Start with the line containing "brown plate F14:G16" and write out each line through the end of the listing, exactly as given.
----------
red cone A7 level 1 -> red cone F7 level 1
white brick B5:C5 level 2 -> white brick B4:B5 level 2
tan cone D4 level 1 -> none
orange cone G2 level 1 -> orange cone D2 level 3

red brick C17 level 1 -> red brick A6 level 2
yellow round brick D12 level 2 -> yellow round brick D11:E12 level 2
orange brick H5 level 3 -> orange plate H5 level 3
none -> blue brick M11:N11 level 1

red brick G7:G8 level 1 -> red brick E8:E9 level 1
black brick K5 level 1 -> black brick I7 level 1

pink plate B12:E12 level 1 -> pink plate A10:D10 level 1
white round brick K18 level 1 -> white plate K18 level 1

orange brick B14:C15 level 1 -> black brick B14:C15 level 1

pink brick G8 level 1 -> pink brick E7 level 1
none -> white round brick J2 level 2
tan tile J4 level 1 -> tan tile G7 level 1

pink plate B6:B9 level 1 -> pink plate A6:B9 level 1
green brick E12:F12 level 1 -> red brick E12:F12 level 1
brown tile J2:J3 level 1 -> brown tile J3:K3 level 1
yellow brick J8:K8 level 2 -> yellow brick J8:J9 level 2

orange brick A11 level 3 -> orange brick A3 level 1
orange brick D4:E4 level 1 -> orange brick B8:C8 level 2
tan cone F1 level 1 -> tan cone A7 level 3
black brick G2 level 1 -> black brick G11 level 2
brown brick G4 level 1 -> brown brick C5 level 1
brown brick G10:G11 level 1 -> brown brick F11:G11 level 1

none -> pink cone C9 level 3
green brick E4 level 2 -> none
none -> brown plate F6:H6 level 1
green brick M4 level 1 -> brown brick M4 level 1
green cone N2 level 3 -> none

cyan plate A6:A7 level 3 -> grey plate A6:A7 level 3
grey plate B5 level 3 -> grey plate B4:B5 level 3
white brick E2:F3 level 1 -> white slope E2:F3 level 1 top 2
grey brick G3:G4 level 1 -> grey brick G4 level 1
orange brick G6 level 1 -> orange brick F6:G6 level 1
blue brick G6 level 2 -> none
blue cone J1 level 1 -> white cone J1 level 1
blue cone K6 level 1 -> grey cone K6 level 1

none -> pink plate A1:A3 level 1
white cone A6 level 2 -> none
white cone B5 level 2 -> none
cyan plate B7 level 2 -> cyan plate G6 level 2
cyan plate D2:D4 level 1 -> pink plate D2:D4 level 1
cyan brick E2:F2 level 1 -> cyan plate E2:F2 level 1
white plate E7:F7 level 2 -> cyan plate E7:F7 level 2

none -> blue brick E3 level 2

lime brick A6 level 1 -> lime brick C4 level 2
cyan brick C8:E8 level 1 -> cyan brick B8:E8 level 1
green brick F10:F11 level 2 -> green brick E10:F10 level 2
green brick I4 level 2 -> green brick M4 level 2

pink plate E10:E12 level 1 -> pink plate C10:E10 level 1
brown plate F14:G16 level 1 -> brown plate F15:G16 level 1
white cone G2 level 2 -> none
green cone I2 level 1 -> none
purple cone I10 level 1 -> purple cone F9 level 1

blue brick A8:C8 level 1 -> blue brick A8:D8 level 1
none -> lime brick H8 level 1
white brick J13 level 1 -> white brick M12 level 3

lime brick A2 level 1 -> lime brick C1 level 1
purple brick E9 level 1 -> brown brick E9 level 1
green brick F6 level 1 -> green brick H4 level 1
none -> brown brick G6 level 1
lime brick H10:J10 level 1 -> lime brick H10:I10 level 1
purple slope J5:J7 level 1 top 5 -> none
----------
(Response area)
brown plate F14:G16 level 1 -> brown plate F15:G16 level 1
white cone G2 level 2 -> none
green cone I2 level 1 -> none
purple cone I10 level 1 -> purple cone F9 level 1

blue brick A8:C8 level 1 -> blue brick A8:D8 level 1
none -> lime brick H8 level 1
white brick J13 level 1 -> white brick M12 level 3

lime brick A2 level 1 -> lime brick C1 level 1
purple brick E9 level 1 -> brown brick E9 level 1
green brick F6 level 1 -> green brick H4 level 1
none -> brown brick G6 level 1
lime brick H10:J10 level 1 -> lime brick H10:I10 level 1
purple slope J5:J7 level 1 top 5 -> none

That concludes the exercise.